== WHAT THIS TASK INVOLVES ==
What is needed is the whole of the data, set down exactly.

== DATA SHOWN ==
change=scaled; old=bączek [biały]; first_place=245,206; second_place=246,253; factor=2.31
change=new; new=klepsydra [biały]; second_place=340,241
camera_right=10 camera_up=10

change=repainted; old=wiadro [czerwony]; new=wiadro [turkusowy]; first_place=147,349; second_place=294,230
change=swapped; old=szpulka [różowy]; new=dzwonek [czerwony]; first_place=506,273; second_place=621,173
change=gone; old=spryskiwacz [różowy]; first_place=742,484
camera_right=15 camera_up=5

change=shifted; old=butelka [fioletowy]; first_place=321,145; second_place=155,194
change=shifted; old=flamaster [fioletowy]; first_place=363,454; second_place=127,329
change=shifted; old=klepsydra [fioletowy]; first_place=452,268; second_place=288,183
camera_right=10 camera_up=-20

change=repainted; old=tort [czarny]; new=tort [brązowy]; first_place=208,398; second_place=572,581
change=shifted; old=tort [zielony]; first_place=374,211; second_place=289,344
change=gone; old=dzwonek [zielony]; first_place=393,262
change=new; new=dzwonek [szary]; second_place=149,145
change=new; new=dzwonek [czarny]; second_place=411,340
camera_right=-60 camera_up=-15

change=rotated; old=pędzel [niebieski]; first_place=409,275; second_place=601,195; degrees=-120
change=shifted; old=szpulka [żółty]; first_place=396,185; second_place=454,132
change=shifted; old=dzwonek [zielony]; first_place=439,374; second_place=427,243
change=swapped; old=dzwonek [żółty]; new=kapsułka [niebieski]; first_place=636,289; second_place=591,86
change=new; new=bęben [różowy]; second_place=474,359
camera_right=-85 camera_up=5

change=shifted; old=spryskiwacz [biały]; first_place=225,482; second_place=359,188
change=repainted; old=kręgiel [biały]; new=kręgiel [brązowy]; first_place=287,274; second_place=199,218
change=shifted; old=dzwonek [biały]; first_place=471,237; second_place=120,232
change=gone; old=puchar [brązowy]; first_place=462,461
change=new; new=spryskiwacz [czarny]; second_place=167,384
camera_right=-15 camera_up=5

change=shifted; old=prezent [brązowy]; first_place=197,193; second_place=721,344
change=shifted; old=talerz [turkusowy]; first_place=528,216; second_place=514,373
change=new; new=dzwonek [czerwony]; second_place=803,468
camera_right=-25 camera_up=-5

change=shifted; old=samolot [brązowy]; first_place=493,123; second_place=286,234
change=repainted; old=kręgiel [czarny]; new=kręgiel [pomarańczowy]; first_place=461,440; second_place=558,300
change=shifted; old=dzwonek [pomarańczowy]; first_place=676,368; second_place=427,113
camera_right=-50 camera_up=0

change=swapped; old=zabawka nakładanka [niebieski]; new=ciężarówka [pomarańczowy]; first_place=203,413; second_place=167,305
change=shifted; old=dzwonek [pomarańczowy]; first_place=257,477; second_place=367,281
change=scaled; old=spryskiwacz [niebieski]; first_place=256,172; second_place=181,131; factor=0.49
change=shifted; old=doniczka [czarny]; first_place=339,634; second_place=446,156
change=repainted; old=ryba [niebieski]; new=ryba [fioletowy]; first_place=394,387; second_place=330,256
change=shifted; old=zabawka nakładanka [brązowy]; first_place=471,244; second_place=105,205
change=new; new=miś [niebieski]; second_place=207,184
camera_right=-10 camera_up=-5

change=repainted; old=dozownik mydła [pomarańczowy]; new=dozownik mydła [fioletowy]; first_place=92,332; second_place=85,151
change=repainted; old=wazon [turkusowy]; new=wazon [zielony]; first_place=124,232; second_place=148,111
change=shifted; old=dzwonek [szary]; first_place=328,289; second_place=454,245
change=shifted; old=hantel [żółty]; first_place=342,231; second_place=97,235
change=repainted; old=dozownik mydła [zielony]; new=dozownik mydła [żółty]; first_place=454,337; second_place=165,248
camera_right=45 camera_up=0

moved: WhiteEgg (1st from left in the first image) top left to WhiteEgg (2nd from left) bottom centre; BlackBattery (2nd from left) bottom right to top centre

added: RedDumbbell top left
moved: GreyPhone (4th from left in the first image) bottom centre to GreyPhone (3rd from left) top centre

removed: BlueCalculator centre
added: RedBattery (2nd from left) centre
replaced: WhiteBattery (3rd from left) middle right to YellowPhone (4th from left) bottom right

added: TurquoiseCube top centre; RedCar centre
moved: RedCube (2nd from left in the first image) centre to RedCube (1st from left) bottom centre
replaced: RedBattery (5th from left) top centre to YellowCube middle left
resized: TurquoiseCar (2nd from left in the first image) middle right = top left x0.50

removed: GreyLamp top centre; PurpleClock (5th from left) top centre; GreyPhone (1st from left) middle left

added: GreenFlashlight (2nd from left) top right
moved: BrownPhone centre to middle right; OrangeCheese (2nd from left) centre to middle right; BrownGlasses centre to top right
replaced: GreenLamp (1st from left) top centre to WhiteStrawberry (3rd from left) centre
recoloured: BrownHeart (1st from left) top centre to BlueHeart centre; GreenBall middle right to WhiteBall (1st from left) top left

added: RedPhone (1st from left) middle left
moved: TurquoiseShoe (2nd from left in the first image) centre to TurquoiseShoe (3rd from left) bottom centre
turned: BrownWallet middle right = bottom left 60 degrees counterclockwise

== OUTPUT BELOW ==
change=scaled; old=bączek [biały]; first_place=245,206; second_place=246,253; factor=2.31
change=new; new=klepsydra [biały]; second_place=340,241
camera_right=10 camera_up=10

change=repainted; old=wiadro [czerwony]; new=wiadro [turkusowy]; first_place=147,349; second_place=294,230
change=swapped; old=szpulka [różowy]; new=dzwonek [czerwony]; first_place=506,273; second_place=621,173
change=gone; old=spryskiwacz [różowy]; first_place=742,484
camera_right=15 camera_up=5

change=shifted; old=butelka [fioletowy]; first_place=321,145; second_place=155,194
change=shifted; old=flamaster [fioletowy]; first_place=363,454; second_place=127,329
change=shifted; old=klepsydra [fioletowy]; first_place=452,268; second_place=288,183
camera_right=10 camera_up=-20

change=repainted; old=tort [czarny]; new=tort [brązowy]; first_place=208,398; second_place=572,581
change=shifted; old=tort [zielony]; first_place=374,211; second_place=289,344
change=gone; old=dzwonek [zielony]; first_place=393,262
change=new; new=dzwonek [szary]; second_place=149,145
change=new; new=dzwonek [czarny]; second_place=411,340
camera_right=-60 camera_up=-15

change=rotated; old=pędzel [niebieski]; first_place=409,275; second_place=601,195; degrees=-120
change=shifted; old=szpulka [żółty]; first_place=396,185; second_place=454,132
change=shifted; old=dzwonek [zielony]; first_place=439,374; second_place=427,243
change=swapped; old=dzwonek [żółty]; new=kapsułka [niebieski]; first_place=636,289; second_place=591,86
change=new; new=bęben [różowy]; second_place=474,359
camera_right=-85 camera_up=5

change=shifted; old=spryskiwacz [biały]; first_place=225,482; second_place=359,188
change=repainted; old=kręgiel [biały]; new=kręgiel [brązowy]; first_place=287,274; second_place=199,218
change=shifted; old=dzwonek [biały]; first_place=471,237; second_place=120,232
change=gone; old=puchar [brązowy]; first_place=462,461
change=new; new=spryskiwacz [czarny]; second_place=167,384
camera_right=-15 camera_up=5

change=shifted; old=prezent [brązowy]; first_place=197,193; second_place=721,344
change=shifted; old=talerz [turkusowy]; first_place=528,216; second_place=514,373
change=new; new=dzwonek [czerwony]; second_place=803,468
camera_right=-25 camera_up=-5

change=shifted; old=samolot [brązowy]; first_place=493,123; second_place=286,234
change=repainted; old=kręgiel [czarny]; new=kręgiel [pomarańczowy]; first_place=461,440; second_place=558,300
change=shifted; old=dzwonek [pomarańczowy]; first_place=676,368; second_place=427,113
camera_right=-50 camera_up=0

change=swapped; old=zabawka nakładanka [niebieski]; new=ciężarówka [pomarańczowy]; first_place=203,413; second_place=167,305
change=shifted; old=dzwonek [pomarańczowy]; first_place=257,477; second_place=367,281
change=scaled; old=spryskiwacz [niebieski]; first_place=256,172; second_place=181,131; factor=0.49
change=shifted; old=doniczka [czarny]; first_place=339,634; second_place=446,156
change=repainted; old=ryba [niebieski]; new=ryba [fioletowy]; first_place=394,387; second_place=330,256
change=shifted; old=zabawka nakładanka [brązowy]; first_place=471,244; second_place=105,205
change=new; new=miś [niebieski]; second_place=207,184
camera_right=-10 camera_up=-5

change=repainted; old=dozownik mydła [pomarańczowy]; new=dozownik mydła [fioletowy]; first_place=92,332; second_place=85,151
change=repainted; old=wazon [turkusowy]; new=wazon [zielony]; first_place=124,232; second_place=148,111
change=shifted; old=dzwonek [szary]; first_place=328,289; second_place=454,245
change=shifted; old=hantel [żółty]; first_place=342,231; second_place=97,235
change=repainted; old=dozownik mydła [zielony]; new=dozownik mydła [żółty]; first_place=454,337; second_place=165,248
camera_right=45 camera_up=0

moved: WhiteEgg (1st from left in the first image) top left to WhiteEgg (2nd from left) bottom centre; BlackBattery (2nd from left) bottom right to top centre

added: RedDumbbell top left
moved: GreyPhone (4th from left in the first image) bottom centre to GreyPhone (3rd from left) top centre

removed: BlueCalculator centre
added: RedBattery (2nd from left) centre
replaced: WhiteBattery (3rd from left) middle right to YellowPhone (4th from left) bottom right

added: TurquoiseCube top centre; RedCar centre
moved: RedCube (2nd from left in the first image) centre to RedCube (1st from left) bottom centre
replaced: RedBattery (5th from left) top centre to YellowCube middle left
resized: TurquoiseCar (2nd from left in the first image) middle right = top left x0.50

removed: GreyLamp top centre; PurpleClock (5th from left) top centre; GreyPhone (1st from left) middle left

added: GreenFlashlight (2nd from left) top right
moved: BrownPhone centre to middle right; OrangeCheese (2nd from left) centre to middle right; BrownGlasses centre to top right
replaced: GreenLamp (1st from left) top centre to WhiteStrawberry (3rd from left) centre
recoloured: BrownHeart (1st from left) top centre to BlueHeart centre; GreenBall middle right to WhiteBall (1st from left) top left

added: RedPhone (1st from left) middle left
moved: TurquoiseShoe (2nd from left in the first image) centre to TurquoiseShoe (3rd from left) bottom centre
turned: BrownWallet middle right = bottom left 60 degrees counterclockwise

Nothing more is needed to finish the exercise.